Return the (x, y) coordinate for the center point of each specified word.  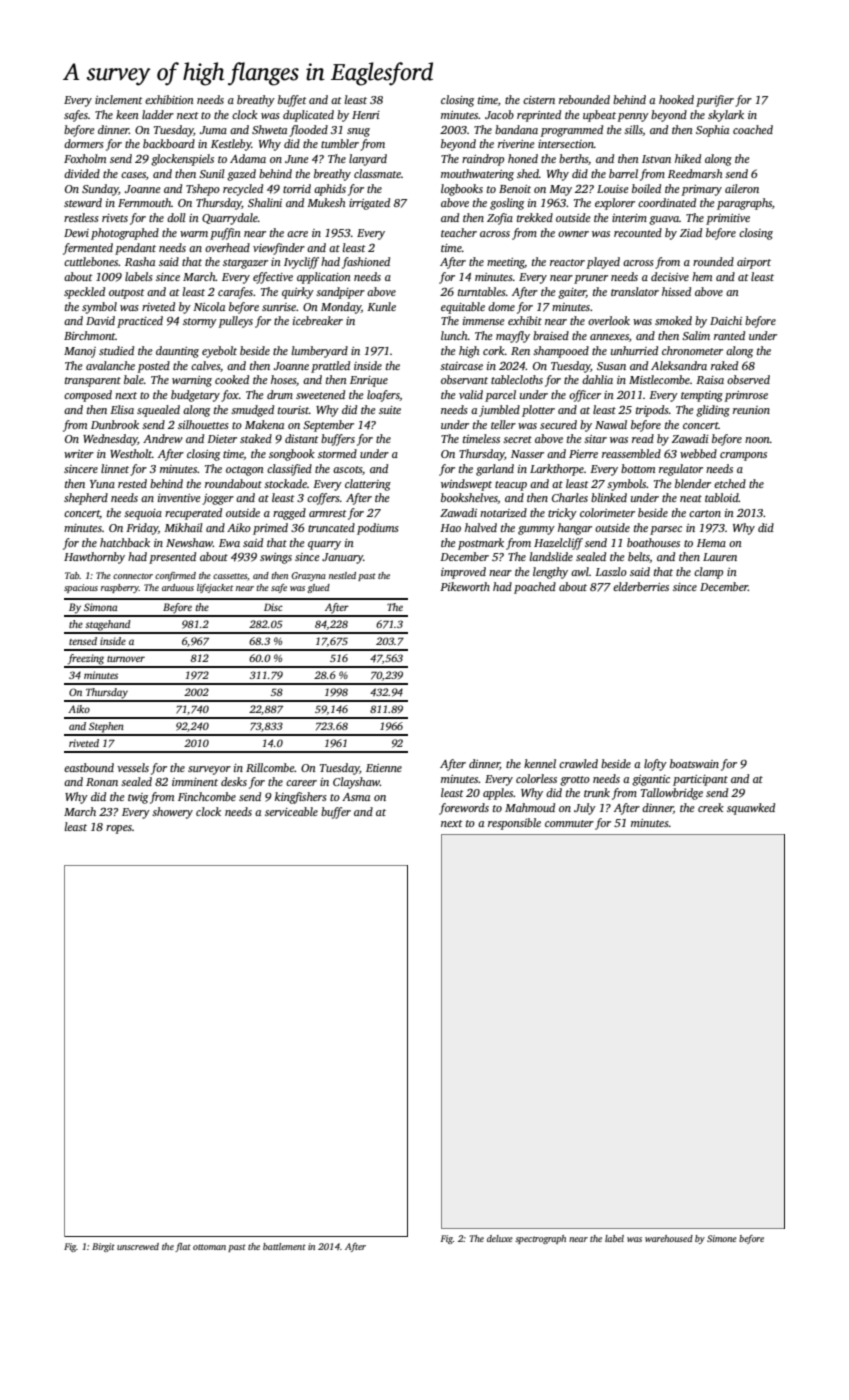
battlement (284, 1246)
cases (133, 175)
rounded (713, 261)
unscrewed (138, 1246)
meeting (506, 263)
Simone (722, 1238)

- - - -

DIRECTIONS FOR THIS TASK:
Rewrite all the lines above with "center point" swapped for "midpoint" and everything else unchanged. Leave the pictures out.

TASK OUTPUT:
Return the (x, y) coordinate for the midpoint of each specified word.  
battlement (284, 1246)
cases (133, 175)
rounded (713, 261)
unscrewed (138, 1246)
meeting (506, 263)
Simone (722, 1238)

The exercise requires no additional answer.